[[ AVAILABLE RECORDS open ]]

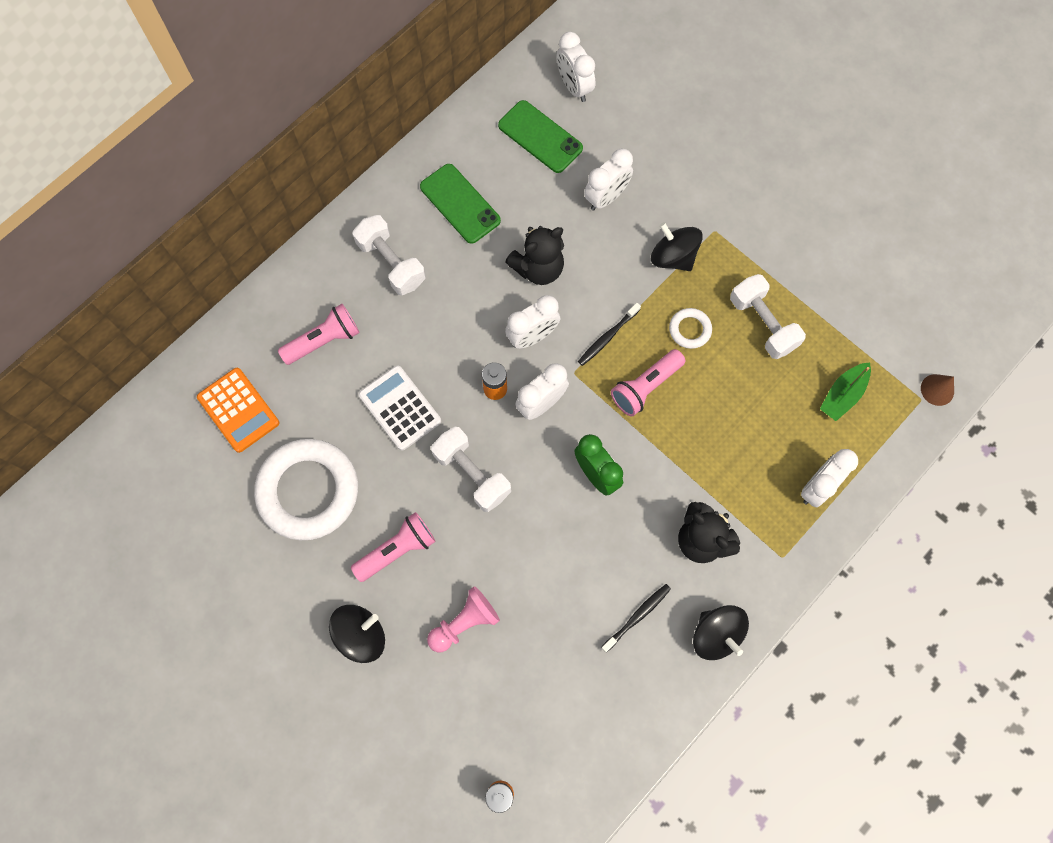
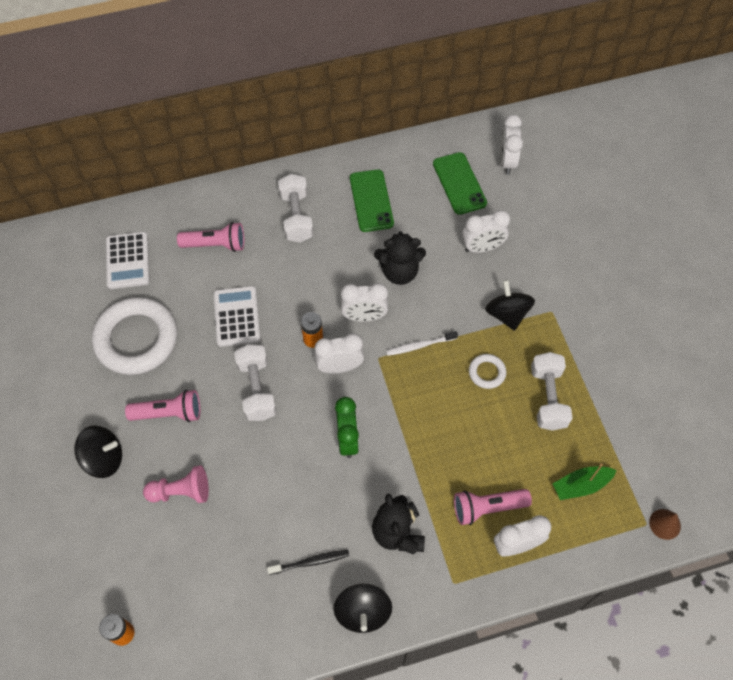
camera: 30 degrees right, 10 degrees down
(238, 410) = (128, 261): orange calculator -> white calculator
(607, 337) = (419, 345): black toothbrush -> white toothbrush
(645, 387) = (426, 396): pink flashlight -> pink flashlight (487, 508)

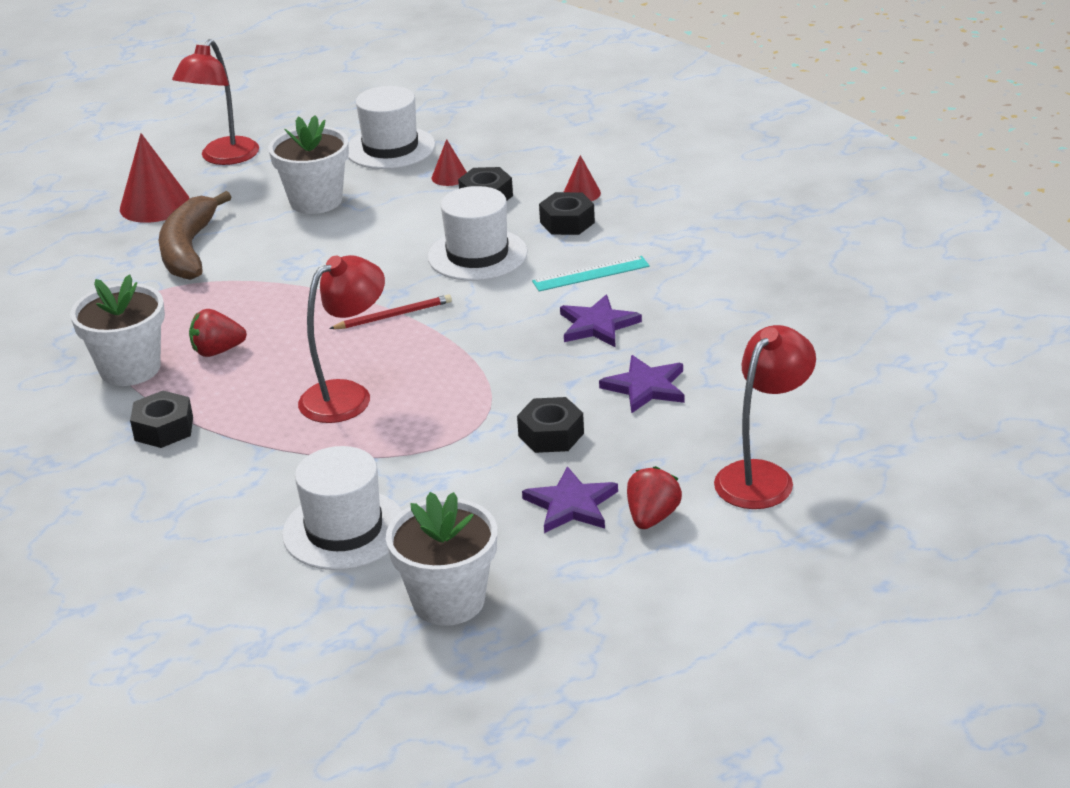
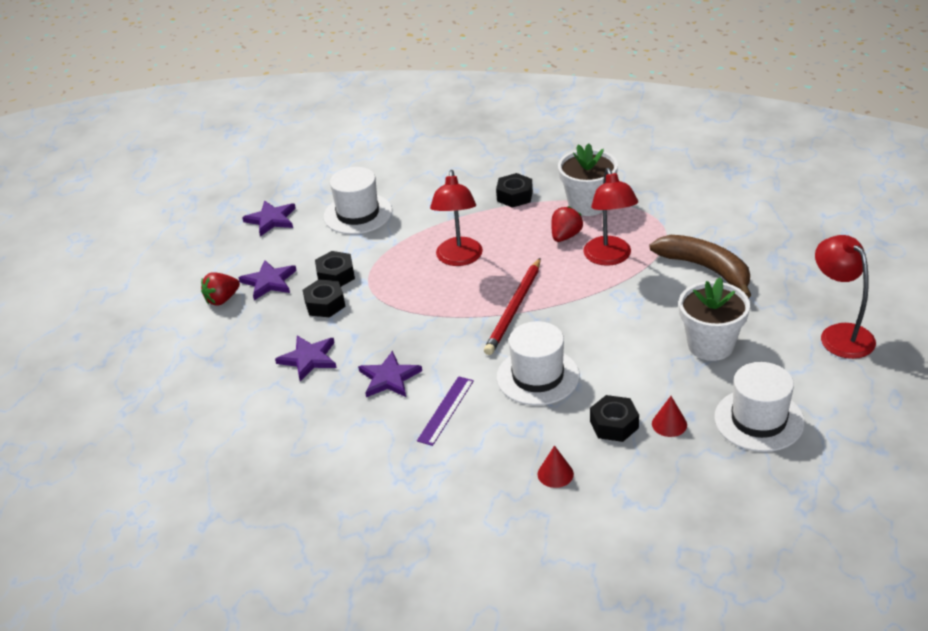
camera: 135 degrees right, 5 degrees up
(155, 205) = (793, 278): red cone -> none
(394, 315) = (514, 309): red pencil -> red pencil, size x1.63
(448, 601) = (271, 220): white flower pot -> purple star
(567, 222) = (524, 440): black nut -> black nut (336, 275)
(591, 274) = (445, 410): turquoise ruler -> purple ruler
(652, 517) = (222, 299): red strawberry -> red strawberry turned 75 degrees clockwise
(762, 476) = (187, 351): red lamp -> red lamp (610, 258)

[[ AVAILABLE RECORDS closed ]]
[[ AVAILABLE RECORDS open ]]

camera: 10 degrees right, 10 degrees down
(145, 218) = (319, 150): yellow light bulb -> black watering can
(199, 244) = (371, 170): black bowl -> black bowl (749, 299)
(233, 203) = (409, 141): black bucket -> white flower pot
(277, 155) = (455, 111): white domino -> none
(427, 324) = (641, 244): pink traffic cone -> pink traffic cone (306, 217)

[[ AVAILABLE RECORDS closed ]]

— TASK OBJECTIVE —
Set down precisely the lines above between the line holding "(394, 315) = (514, 309): red" and the line holding "(762, 476) = (187, 351): red", inclusive, and nothing beyond them.

— EXERCISE RESPONSE —
(394, 315) = (514, 309): red pencil -> red pencil, size x1.63
(448, 601) = (271, 220): white flower pot -> purple star
(567, 222) = (524, 440): black nut -> black nut (336, 275)
(591, 274) = (445, 410): turquoise ruler -> purple ruler
(652, 517) = (222, 299): red strawberry -> red strawberry turned 75 degrees clockwise
(762, 476) = (187, 351): red lamp -> red lamp (610, 258)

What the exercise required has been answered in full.